Task description = Which lines of the data hold the word "brown"? Copy all of them.

[Extracted data entries]
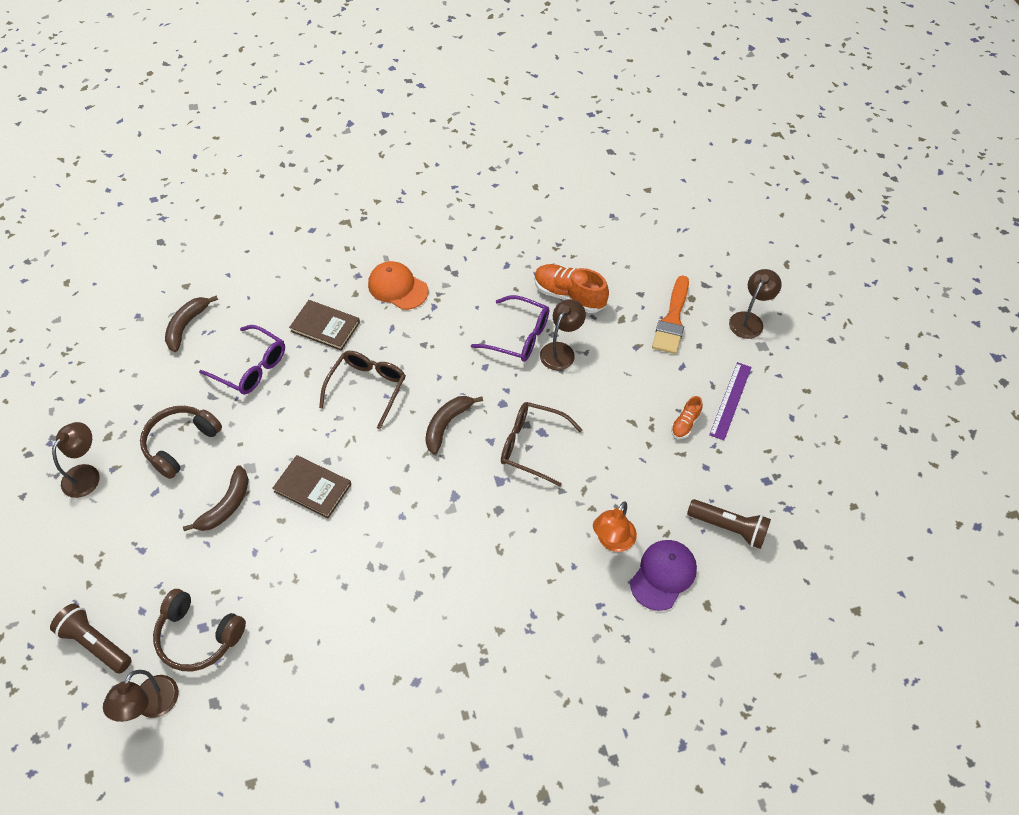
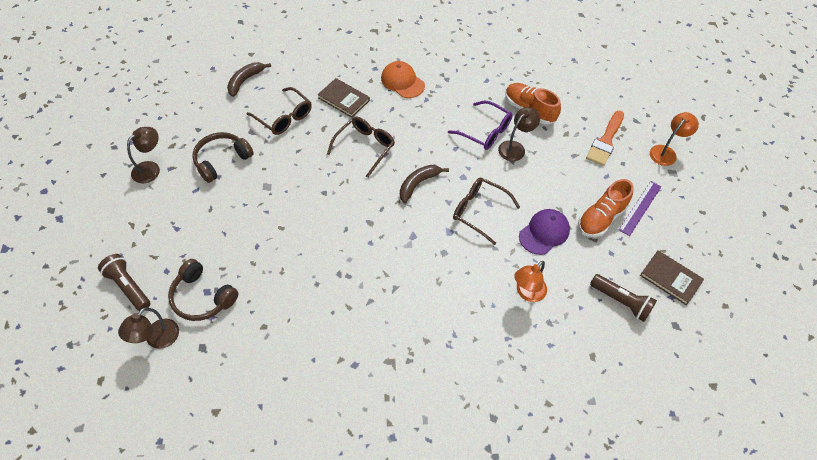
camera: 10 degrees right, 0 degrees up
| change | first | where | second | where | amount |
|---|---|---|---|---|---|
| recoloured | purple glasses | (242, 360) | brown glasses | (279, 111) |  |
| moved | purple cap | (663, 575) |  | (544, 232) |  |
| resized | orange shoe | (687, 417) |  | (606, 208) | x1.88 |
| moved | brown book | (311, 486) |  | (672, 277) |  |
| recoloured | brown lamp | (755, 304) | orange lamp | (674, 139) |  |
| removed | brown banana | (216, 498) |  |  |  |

Answer for the task =
| recoloured | purple glasses | (242, 360) | brown glasses | (279, 111) |  |
| moved | brown book | (311, 486) |  | (672, 277) |  |
| recoloured | brown lamp | (755, 304) | orange lamp | (674, 139) |  |
| removed | brown banana | (216, 498) |  |  |  |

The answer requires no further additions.